> Activity
A single number is the whole answer: the count of lines in the records where "cutting" occurs.

> Input for this task
Start of Block
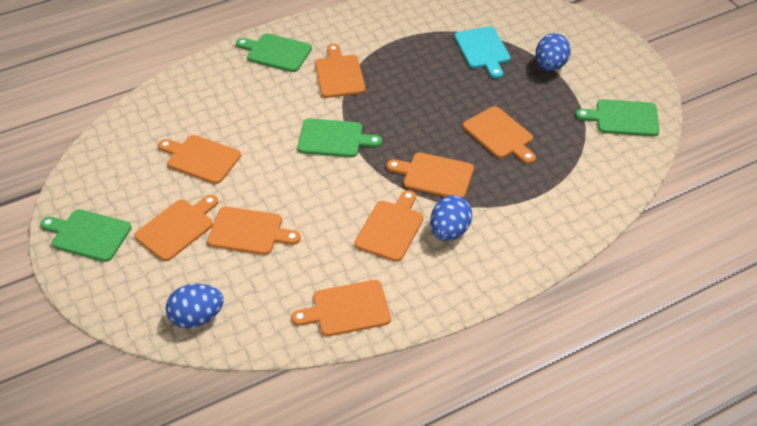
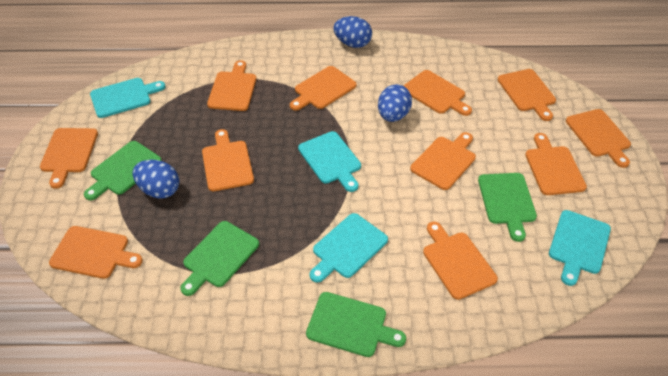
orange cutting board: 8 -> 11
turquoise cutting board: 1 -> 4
End of Block
Start of Block
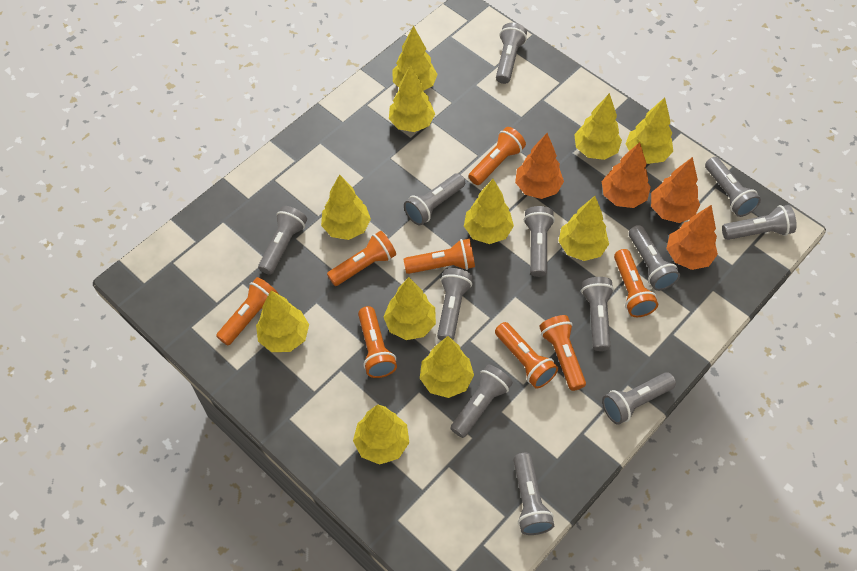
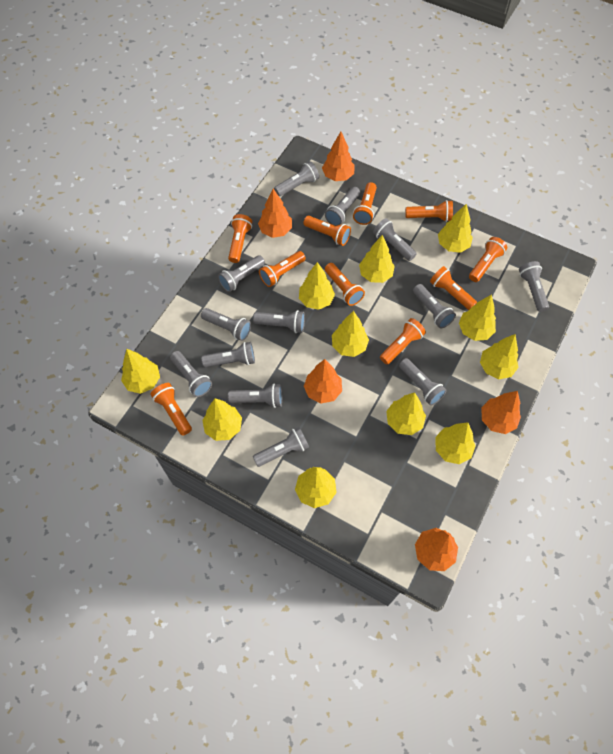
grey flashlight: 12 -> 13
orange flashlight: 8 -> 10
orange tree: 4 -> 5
End of Block
> Task response
2